◆ What you will do: Among the following entries, how many lines hold the string "marrón"? State only the number.

◆ Data to examine:
[Start of Attachment]
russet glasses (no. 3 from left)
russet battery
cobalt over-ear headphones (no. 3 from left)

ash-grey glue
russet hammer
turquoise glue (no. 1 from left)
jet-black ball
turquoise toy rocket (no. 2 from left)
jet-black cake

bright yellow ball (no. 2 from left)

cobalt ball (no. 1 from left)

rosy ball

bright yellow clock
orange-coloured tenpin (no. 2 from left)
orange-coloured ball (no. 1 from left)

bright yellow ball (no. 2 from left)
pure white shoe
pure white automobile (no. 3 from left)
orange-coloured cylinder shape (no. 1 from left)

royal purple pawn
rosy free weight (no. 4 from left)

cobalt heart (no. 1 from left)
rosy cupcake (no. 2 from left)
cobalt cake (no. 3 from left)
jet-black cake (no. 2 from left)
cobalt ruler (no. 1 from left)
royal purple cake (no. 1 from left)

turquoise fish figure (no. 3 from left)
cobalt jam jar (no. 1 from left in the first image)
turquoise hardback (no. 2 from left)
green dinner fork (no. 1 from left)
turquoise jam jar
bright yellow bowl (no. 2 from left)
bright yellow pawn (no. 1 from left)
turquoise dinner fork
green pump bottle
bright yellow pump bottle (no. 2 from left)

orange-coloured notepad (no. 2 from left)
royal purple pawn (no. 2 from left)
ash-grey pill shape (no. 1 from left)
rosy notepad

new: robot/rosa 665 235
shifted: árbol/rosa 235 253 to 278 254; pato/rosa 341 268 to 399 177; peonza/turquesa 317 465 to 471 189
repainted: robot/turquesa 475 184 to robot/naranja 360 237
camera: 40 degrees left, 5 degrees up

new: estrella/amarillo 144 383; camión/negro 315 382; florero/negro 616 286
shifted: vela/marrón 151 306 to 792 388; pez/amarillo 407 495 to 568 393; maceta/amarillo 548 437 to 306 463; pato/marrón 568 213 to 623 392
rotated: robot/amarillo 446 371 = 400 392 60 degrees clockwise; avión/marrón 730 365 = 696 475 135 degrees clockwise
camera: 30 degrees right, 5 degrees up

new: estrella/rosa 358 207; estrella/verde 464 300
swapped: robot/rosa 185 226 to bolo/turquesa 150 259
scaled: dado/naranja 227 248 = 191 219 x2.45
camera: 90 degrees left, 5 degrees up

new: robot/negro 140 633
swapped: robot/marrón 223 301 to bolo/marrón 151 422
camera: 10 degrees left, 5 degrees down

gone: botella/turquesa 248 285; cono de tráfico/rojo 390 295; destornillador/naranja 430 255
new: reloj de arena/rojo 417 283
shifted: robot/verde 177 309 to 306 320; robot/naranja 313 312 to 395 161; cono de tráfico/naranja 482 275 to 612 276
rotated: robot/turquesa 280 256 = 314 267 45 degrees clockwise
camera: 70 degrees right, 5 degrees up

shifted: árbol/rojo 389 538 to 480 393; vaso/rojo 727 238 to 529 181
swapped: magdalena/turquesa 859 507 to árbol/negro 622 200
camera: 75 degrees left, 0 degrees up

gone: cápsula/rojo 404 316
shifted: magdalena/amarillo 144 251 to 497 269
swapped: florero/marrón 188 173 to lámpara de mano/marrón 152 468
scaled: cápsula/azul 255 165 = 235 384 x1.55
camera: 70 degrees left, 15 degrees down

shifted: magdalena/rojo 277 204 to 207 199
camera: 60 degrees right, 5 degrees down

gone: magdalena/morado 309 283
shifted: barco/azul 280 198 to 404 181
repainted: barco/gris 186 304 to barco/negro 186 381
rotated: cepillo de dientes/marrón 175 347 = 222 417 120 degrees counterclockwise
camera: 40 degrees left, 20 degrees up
[End of Attachment]
◆ Solution to this exercise: 5